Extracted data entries
* * * * * * *

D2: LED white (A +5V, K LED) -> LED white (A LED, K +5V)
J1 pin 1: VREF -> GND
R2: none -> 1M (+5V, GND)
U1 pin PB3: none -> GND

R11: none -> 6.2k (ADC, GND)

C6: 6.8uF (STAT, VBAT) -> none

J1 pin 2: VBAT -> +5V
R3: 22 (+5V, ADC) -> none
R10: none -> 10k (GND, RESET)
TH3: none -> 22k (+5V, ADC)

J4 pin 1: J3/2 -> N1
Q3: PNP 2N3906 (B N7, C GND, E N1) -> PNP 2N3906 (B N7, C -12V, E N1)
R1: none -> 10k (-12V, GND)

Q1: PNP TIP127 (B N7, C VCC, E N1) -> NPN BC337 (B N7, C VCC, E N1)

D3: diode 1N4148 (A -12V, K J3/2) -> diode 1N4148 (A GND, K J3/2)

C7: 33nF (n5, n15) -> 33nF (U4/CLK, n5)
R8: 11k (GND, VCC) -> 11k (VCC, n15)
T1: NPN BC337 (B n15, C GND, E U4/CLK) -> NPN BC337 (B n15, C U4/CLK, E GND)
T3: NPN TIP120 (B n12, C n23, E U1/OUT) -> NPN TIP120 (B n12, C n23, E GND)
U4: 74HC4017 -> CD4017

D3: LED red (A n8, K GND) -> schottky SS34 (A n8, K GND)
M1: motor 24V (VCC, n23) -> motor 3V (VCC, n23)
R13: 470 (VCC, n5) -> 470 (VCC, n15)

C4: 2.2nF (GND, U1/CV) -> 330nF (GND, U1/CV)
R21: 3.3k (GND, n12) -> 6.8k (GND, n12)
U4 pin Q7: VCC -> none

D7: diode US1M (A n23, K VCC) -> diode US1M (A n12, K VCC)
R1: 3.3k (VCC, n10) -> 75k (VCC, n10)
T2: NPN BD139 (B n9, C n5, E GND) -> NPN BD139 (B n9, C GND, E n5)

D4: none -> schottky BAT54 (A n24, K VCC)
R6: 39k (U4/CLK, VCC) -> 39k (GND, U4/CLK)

* * * * * * *

» **What needs to be done**
Give back, unchanged, the line containing "R3: 22 (+5V, ADC) -> none" and each line that comes after it in the entries above, ending with the last.

» **Response box**
R3: 22 (+5V, ADC) -> none
R10: none -> 10k (GND, RESET)
TH3: none -> 22k (+5V, ADC)

J4 pin 1: J3/2 -> N1
Q3: PNP 2N3906 (B N7, C GND, E N1) -> PNP 2N3906 (B N7, C -12V, E N1)
R1: none -> 10k (-12V, GND)

Q1: PNP TIP127 (B N7, C VCC, E N1) -> NPN BC337 (B N7, C VCC, E N1)

D3: diode 1N4148 (A -12V, K J3/2) -> diode 1N4148 (A GND, K J3/2)

C7: 33nF (n5, n15) -> 33nF (U4/CLK, n5)
R8: 11k (GND, VCC) -> 11k (VCC, n15)
T1: NPN BC337 (B n15, C GND, E U4/CLK) -> NPN BC337 (B n15, C U4/CLK, E GND)
T3: NPN TIP120 (B n12, C n23, E U1/OUT) -> NPN TIP120 (B n12, C n23, E GND)
U4: 74HC4017 -> CD4017

D3: LED red (A n8, K GND) -> schottky SS34 (A n8, K GND)
M1: motor 24V (VCC, n23) -> motor 3V (VCC, n23)
R13: 470 (VCC, n5) -> 470 (VCC, n15)

C4: 2.2nF (GND, U1/CV) -> 330nF (GND, U1/CV)
R21: 3.3k (GND, n12) -> 6.8k (GND, n12)
U4 pin Q7: VCC -> none

D7: diode US1M (A n23, K VCC) -> diode US1M (A n12, K VCC)
R1: 3.3k (VCC, n10) -> 75k (VCC, n10)
T2: NPN BD139 (B n9, C n5, E GND) -> NPN BD139 (B n9, C GND, E n5)

D4: none -> schottky BAT54 (A n24, K VCC)
R6: 39k (U4/CLK, VCC) -> 39k (GND, U4/CLK)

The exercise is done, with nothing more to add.